### Problem requirements
Restate each record word for word, omitting whatever pictures it holds.

Dataset entries
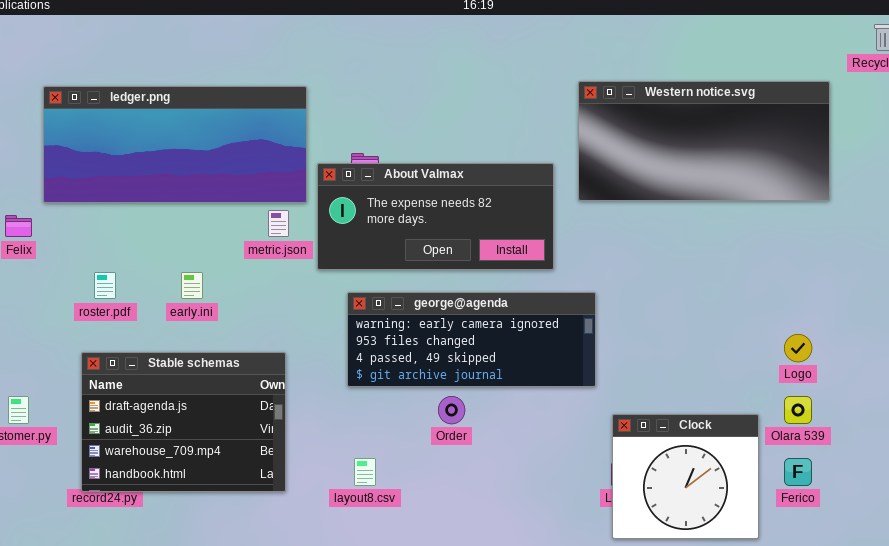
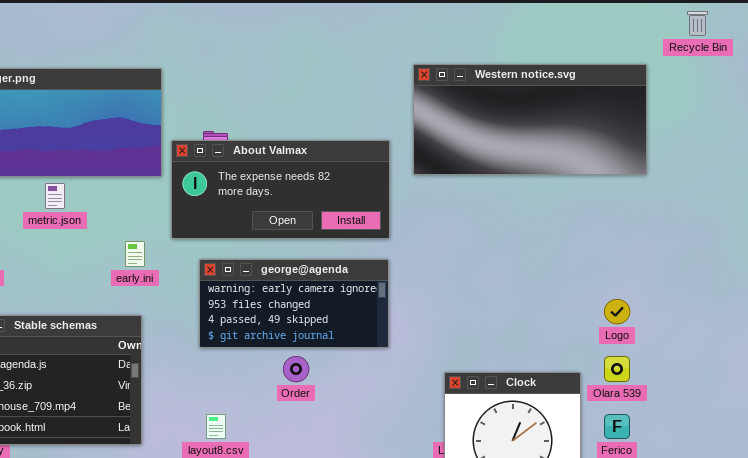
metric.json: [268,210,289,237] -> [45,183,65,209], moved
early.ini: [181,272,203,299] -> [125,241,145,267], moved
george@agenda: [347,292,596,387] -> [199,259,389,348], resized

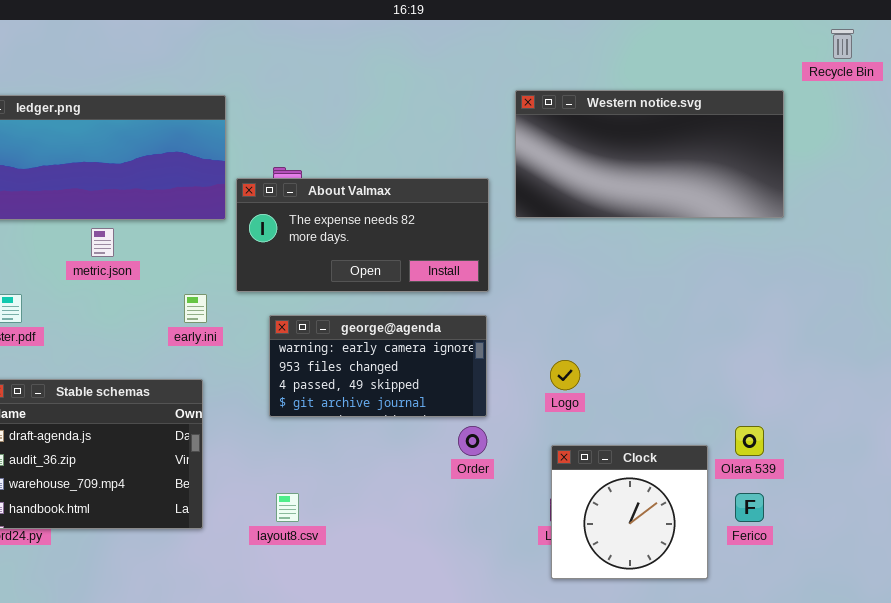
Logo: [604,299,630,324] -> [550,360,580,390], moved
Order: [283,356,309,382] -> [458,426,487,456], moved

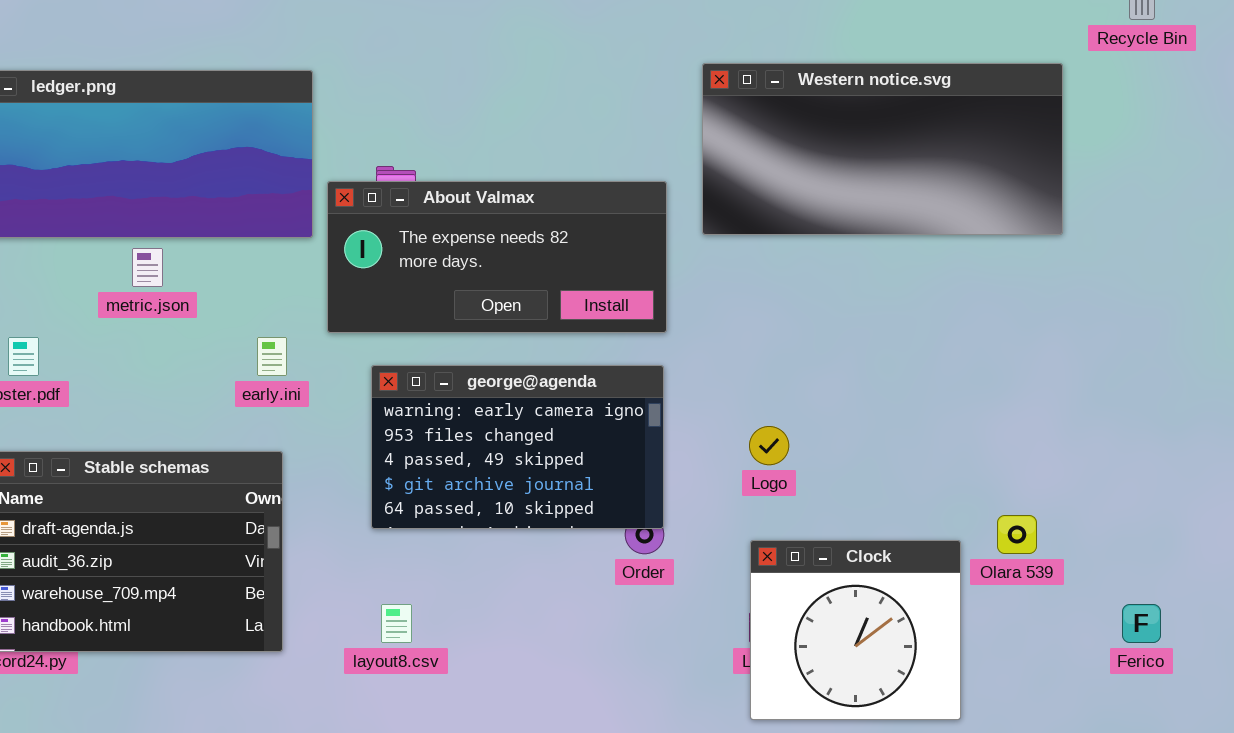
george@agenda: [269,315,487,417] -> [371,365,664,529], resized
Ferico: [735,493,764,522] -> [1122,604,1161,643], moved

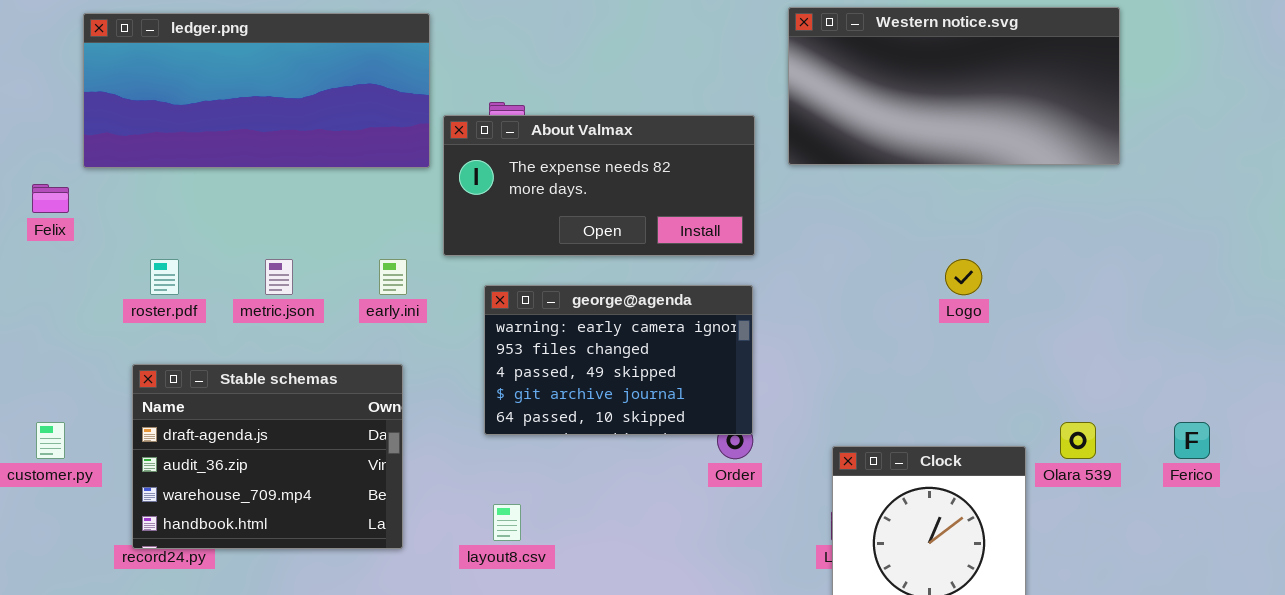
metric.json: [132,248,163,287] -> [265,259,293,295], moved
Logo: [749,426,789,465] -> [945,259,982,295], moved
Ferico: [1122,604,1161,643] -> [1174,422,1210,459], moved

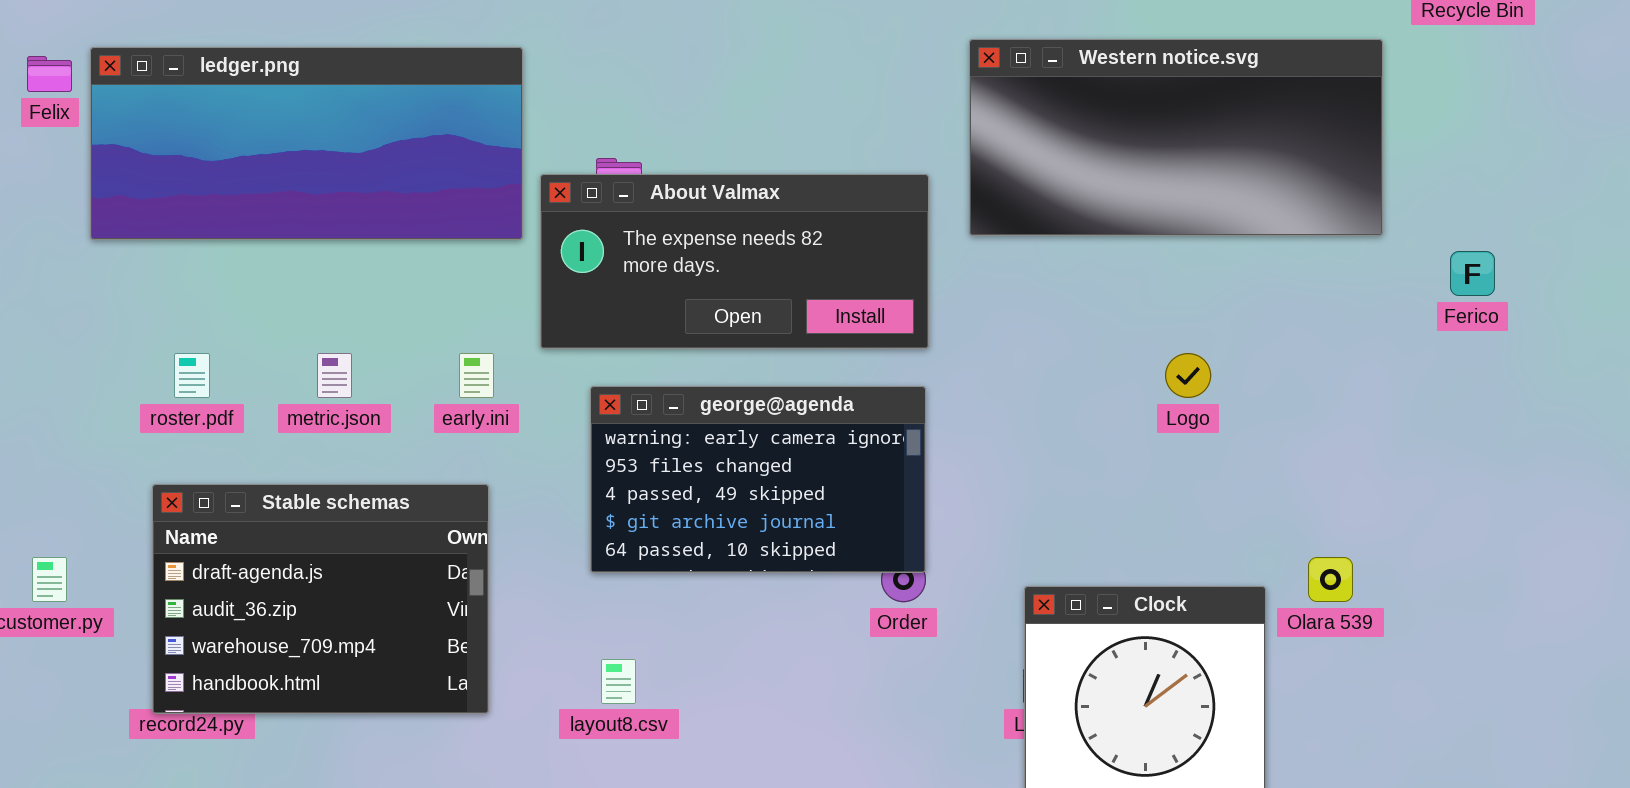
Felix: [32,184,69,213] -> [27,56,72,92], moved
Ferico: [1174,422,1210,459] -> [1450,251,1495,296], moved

### Answer to this task
metric.json: [268,210,289,237] -> [45,183,65,209], moved
early.ini: [181,272,203,299] -> [125,241,145,267], moved
george@agenda: [347,292,596,387] -> [199,259,389,348], resized

Logo: [604,299,630,324] -> [550,360,580,390], moved
Order: [283,356,309,382] -> [458,426,487,456], moved

george@agenda: [269,315,487,417] -> [371,365,664,529], resized
Ferico: [735,493,764,522] -> [1122,604,1161,643], moved

metric.json: [132,248,163,287] -> [265,259,293,295], moved
Logo: [749,426,789,465] -> [945,259,982,295], moved
Ferico: [1122,604,1161,643] -> [1174,422,1210,459], moved

Felix: [32,184,69,213] -> [27,56,72,92], moved
Ferico: [1174,422,1210,459] -> [1450,251,1495,296], moved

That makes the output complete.